- [TASK BRIEF]: Your job with the data below is to output exactly the lines from the one holding "orange key: 0 -> 2" down to the one holding "yellow banana: 13 -> 11", both included, and no others.

(Object change descriptions)
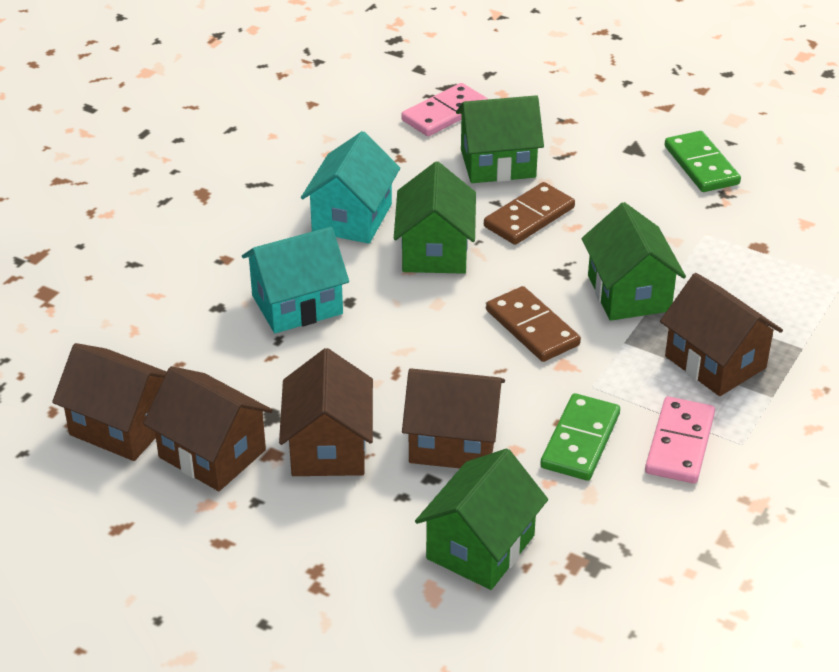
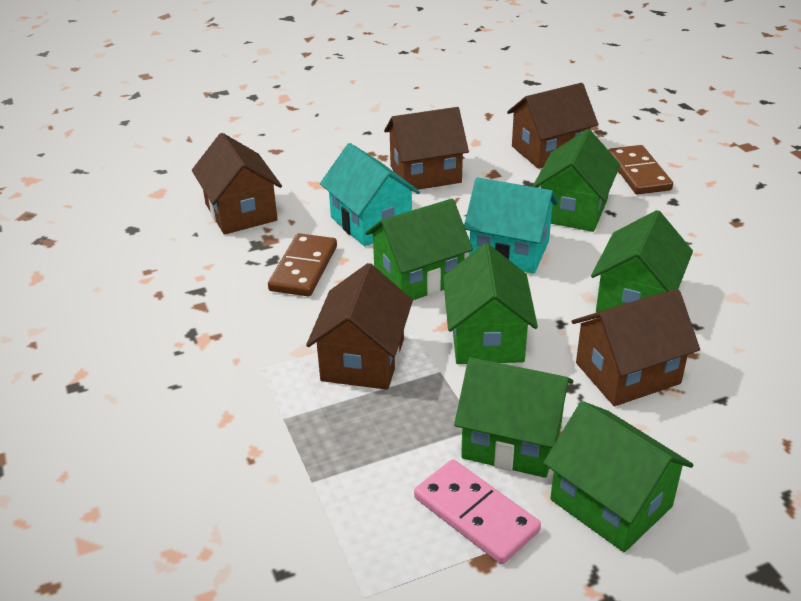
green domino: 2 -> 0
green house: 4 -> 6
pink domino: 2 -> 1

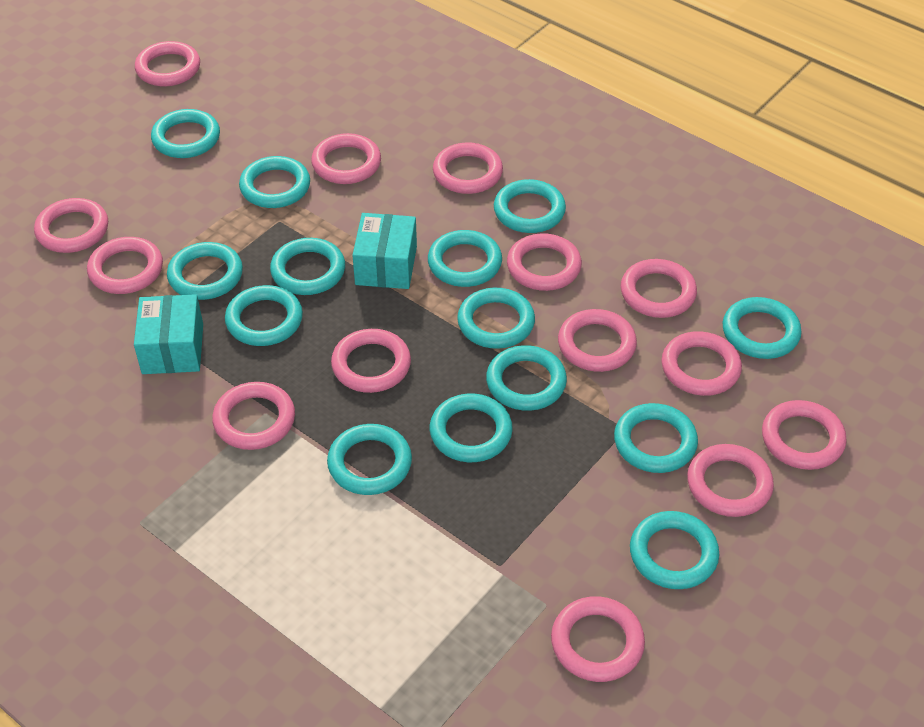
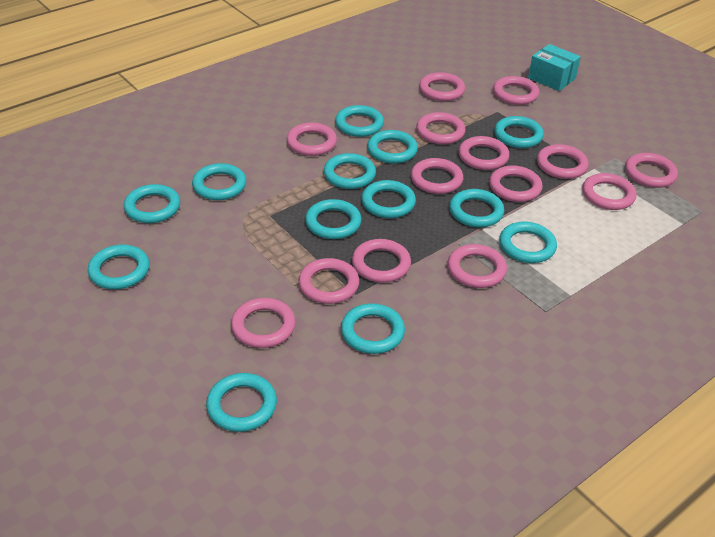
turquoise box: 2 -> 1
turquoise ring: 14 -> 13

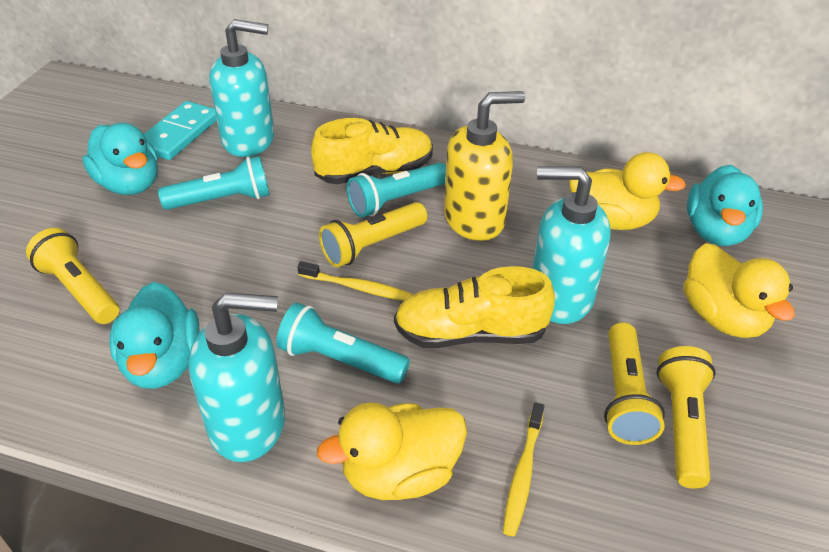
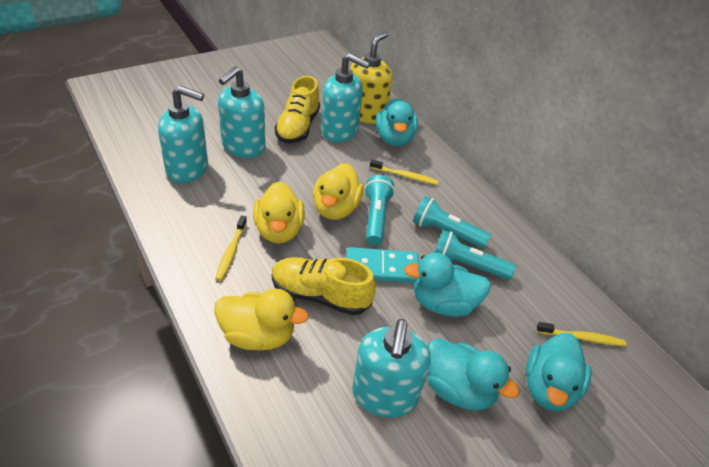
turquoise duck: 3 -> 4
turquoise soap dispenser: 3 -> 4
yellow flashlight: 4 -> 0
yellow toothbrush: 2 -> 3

==

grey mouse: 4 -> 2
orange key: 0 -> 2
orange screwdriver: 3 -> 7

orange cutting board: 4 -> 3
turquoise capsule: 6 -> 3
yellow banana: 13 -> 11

--

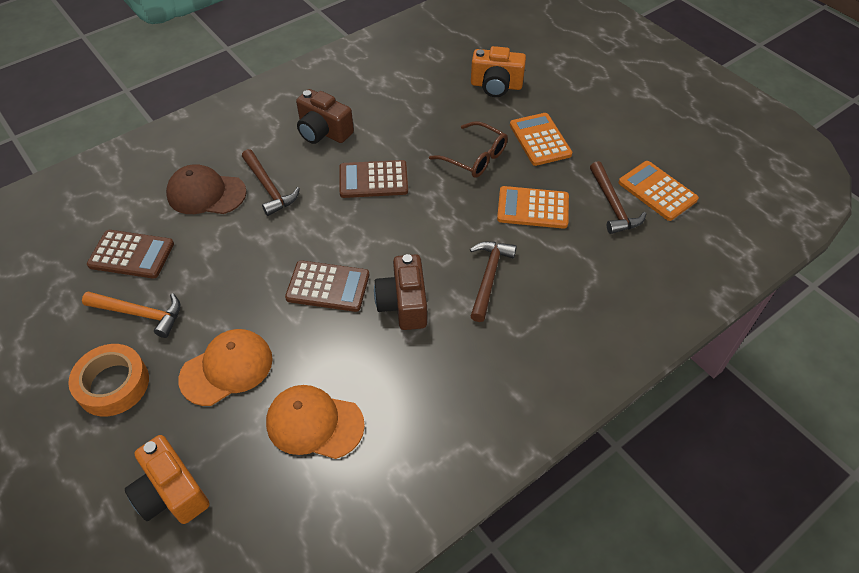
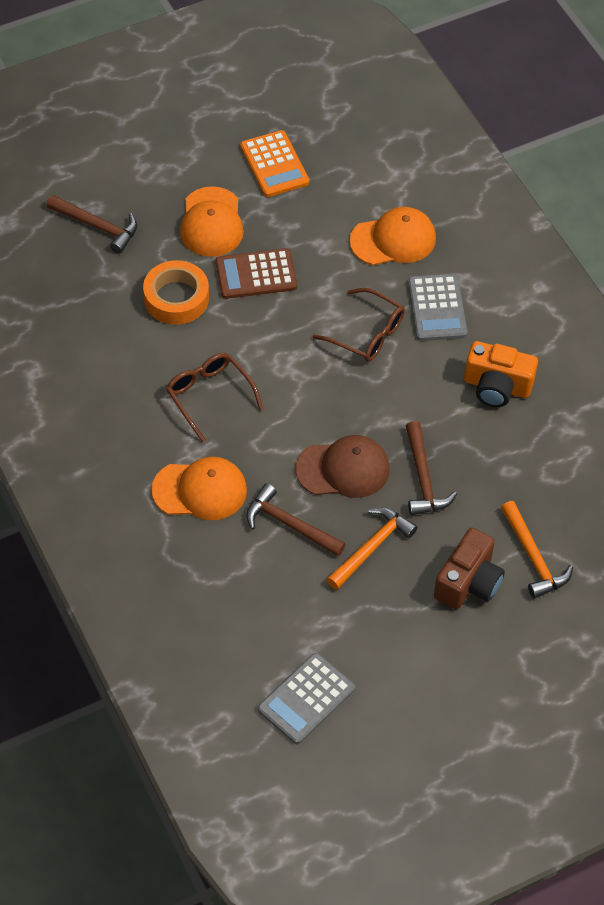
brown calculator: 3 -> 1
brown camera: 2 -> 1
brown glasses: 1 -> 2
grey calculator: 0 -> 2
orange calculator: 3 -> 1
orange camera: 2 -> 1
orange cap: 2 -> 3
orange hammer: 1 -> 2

- [FINAL ANSWER]:
orange key: 0 -> 2
orange screwdriver: 3 -> 7

orange cutting board: 4 -> 3
turquoise capsule: 6 -> 3
yellow banana: 13 -> 11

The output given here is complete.